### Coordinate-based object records
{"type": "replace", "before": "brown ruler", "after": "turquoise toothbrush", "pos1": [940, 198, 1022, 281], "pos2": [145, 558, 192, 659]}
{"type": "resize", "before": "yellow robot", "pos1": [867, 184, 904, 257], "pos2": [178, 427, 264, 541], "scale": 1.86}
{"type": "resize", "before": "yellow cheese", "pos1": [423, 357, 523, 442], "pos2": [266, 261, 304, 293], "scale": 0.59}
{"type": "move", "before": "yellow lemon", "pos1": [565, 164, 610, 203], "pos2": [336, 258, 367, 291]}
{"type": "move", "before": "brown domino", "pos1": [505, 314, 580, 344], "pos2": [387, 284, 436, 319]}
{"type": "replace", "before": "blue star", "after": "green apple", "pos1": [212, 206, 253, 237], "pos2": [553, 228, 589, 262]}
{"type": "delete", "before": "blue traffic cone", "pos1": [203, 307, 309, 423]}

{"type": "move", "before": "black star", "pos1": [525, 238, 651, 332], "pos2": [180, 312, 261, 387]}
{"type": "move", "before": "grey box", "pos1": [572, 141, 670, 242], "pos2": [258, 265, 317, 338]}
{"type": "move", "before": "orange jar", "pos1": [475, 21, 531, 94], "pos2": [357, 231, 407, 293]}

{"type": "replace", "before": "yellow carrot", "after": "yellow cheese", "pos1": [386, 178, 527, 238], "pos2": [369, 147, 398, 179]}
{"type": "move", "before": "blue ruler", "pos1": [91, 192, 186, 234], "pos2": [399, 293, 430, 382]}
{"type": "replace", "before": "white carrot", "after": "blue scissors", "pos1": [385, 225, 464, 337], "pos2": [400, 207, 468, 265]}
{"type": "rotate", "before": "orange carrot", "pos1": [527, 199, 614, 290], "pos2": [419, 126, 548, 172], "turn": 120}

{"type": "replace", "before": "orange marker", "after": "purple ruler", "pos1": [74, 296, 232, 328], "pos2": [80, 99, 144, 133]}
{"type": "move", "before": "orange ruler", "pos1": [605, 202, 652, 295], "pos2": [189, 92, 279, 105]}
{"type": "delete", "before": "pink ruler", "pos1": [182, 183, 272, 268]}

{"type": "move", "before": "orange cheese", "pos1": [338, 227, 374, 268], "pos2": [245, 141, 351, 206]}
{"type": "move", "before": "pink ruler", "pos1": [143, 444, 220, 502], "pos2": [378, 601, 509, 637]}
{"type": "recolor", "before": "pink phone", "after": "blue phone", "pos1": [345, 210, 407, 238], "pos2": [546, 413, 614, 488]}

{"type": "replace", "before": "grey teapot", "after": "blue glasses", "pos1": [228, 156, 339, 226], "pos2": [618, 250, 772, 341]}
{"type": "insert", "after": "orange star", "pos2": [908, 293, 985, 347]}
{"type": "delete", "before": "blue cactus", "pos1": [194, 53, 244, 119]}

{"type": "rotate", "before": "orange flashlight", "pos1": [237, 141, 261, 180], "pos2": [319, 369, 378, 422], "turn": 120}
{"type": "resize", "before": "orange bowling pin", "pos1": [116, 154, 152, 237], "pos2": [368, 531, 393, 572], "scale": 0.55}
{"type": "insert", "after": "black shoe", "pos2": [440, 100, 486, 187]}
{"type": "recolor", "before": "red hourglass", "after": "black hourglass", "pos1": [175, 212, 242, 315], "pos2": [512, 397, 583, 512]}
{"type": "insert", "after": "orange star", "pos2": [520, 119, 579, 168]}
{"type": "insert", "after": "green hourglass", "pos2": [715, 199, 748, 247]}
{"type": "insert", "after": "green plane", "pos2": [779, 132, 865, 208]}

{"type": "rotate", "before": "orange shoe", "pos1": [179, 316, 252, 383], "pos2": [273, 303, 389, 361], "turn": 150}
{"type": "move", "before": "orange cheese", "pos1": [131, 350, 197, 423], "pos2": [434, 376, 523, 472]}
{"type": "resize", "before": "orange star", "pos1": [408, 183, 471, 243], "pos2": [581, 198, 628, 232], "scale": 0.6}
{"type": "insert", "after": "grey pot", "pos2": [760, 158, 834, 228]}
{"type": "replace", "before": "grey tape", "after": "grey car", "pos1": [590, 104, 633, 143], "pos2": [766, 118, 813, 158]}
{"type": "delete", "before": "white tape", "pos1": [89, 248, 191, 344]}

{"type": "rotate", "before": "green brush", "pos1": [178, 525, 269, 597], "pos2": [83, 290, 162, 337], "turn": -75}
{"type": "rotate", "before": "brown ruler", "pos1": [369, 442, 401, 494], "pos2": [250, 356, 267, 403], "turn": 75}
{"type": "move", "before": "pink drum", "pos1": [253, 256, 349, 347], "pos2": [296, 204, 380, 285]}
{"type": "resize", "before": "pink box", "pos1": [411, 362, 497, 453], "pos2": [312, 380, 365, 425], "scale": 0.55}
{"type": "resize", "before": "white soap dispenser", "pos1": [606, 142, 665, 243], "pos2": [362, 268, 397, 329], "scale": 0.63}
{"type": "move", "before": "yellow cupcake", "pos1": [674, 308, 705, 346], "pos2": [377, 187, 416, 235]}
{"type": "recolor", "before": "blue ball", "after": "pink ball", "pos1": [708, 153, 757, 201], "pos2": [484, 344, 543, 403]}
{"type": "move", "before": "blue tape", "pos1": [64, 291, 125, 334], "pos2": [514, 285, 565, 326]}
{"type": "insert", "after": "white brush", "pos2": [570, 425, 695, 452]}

### Exercise directions
Retype all of the records above without a single alteration.

### Answer for this exercise
{"type": "replace", "before": "brown ruler", "after": "turquoise toothbrush", "pos1": [940, 198, 1022, 281], "pos2": [145, 558, 192, 659]}
{"type": "resize", "before": "yellow robot", "pos1": [867, 184, 904, 257], "pos2": [178, 427, 264, 541], "scale": 1.86}
{"type": "resize", "before": "yellow cheese", "pos1": [423, 357, 523, 442], "pos2": [266, 261, 304, 293], "scale": 0.59}
{"type": "move", "before": "yellow lemon", "pos1": [565, 164, 610, 203], "pos2": [336, 258, 367, 291]}
{"type": "move", "before": "brown domino", "pos1": [505, 314, 580, 344], "pos2": [387, 284, 436, 319]}
{"type": "replace", "before": "blue star", "after": "green apple", "pos1": [212, 206, 253, 237], "pos2": [553, 228, 589, 262]}
{"type": "delete", "before": "blue traffic cone", "pos1": [203, 307, 309, 423]}

{"type": "move", "before": "black star", "pos1": [525, 238, 651, 332], "pos2": [180, 312, 261, 387]}
{"type": "move", "before": "grey box", "pos1": [572, 141, 670, 242], "pos2": [258, 265, 317, 338]}
{"type": "move", "before": "orange jar", "pos1": [475, 21, 531, 94], "pos2": [357, 231, 407, 293]}

{"type": "replace", "before": "yellow carrot", "after": "yellow cheese", "pos1": [386, 178, 527, 238], "pos2": [369, 147, 398, 179]}
{"type": "move", "before": "blue ruler", "pos1": [91, 192, 186, 234], "pos2": [399, 293, 430, 382]}
{"type": "replace", "before": "white carrot", "after": "blue scissors", "pos1": [385, 225, 464, 337], "pos2": [400, 207, 468, 265]}
{"type": "rotate", "before": "orange carrot", "pos1": [527, 199, 614, 290], "pos2": [419, 126, 548, 172], "turn": 120}

{"type": "replace", "before": "orange marker", "after": "purple ruler", "pos1": [74, 296, 232, 328], "pos2": [80, 99, 144, 133]}
{"type": "move", "before": "orange ruler", "pos1": [605, 202, 652, 295], "pos2": [189, 92, 279, 105]}
{"type": "delete", "before": "pink ruler", "pos1": [182, 183, 272, 268]}

{"type": "move", "before": "orange cheese", "pos1": [338, 227, 374, 268], "pos2": [245, 141, 351, 206]}
{"type": "move", "before": "pink ruler", "pos1": [143, 444, 220, 502], "pos2": [378, 601, 509, 637]}
{"type": "recolor", "before": "pink phone", "after": "blue phone", "pos1": [345, 210, 407, 238], "pos2": [546, 413, 614, 488]}

{"type": "replace", "before": "grey teapot", "after": "blue glasses", "pos1": [228, 156, 339, 226], "pos2": [618, 250, 772, 341]}
{"type": "insert", "after": "orange star", "pos2": [908, 293, 985, 347]}
{"type": "delete", "before": "blue cactus", "pos1": [194, 53, 244, 119]}

{"type": "rotate", "before": "orange flashlight", "pos1": [237, 141, 261, 180], "pos2": [319, 369, 378, 422], "turn": 120}
{"type": "resize", "before": "orange bowling pin", "pos1": [116, 154, 152, 237], "pos2": [368, 531, 393, 572], "scale": 0.55}
{"type": "insert", "after": "black shoe", "pos2": [440, 100, 486, 187]}
{"type": "recolor", "before": "red hourglass", "after": "black hourglass", "pos1": [175, 212, 242, 315], "pos2": [512, 397, 583, 512]}
{"type": "insert", "after": "orange star", "pos2": [520, 119, 579, 168]}
{"type": "insert", "after": "green hourglass", "pos2": [715, 199, 748, 247]}
{"type": "insert", "after": "green plane", "pos2": [779, 132, 865, 208]}

{"type": "rotate", "before": "orange shoe", "pos1": [179, 316, 252, 383], "pos2": [273, 303, 389, 361], "turn": 150}
{"type": "move", "before": "orange cheese", "pos1": [131, 350, 197, 423], "pos2": [434, 376, 523, 472]}
{"type": "resize", "before": "orange star", "pos1": [408, 183, 471, 243], "pos2": [581, 198, 628, 232], "scale": 0.6}
{"type": "insert", "after": "grey pot", "pos2": [760, 158, 834, 228]}
{"type": "replace", "before": "grey tape", "after": "grey car", "pos1": [590, 104, 633, 143], "pos2": [766, 118, 813, 158]}
{"type": "delete", "before": "white tape", "pos1": [89, 248, 191, 344]}

{"type": "rotate", "before": "green brush", "pos1": [178, 525, 269, 597], "pos2": [83, 290, 162, 337], "turn": -75}
{"type": "rotate", "before": "brown ruler", "pos1": [369, 442, 401, 494], "pos2": [250, 356, 267, 403], "turn": 75}
{"type": "move", "before": "pink drum", "pos1": [253, 256, 349, 347], "pos2": [296, 204, 380, 285]}
{"type": "resize", "before": "pink box", "pos1": [411, 362, 497, 453], "pos2": [312, 380, 365, 425], "scale": 0.55}
{"type": "resize", "before": "white soap dispenser", "pos1": [606, 142, 665, 243], "pos2": [362, 268, 397, 329], "scale": 0.63}
{"type": "move", "before": "yellow cupcake", "pos1": [674, 308, 705, 346], "pos2": [377, 187, 416, 235]}
{"type": "recolor", "before": "blue ball", "after": "pink ball", "pos1": [708, 153, 757, 201], "pos2": [484, 344, 543, 403]}
{"type": "move", "before": "blue tape", "pos1": [64, 291, 125, 334], "pos2": [514, 285, 565, 326]}
{"type": "insert", "after": "white brush", "pos2": [570, 425, 695, 452]}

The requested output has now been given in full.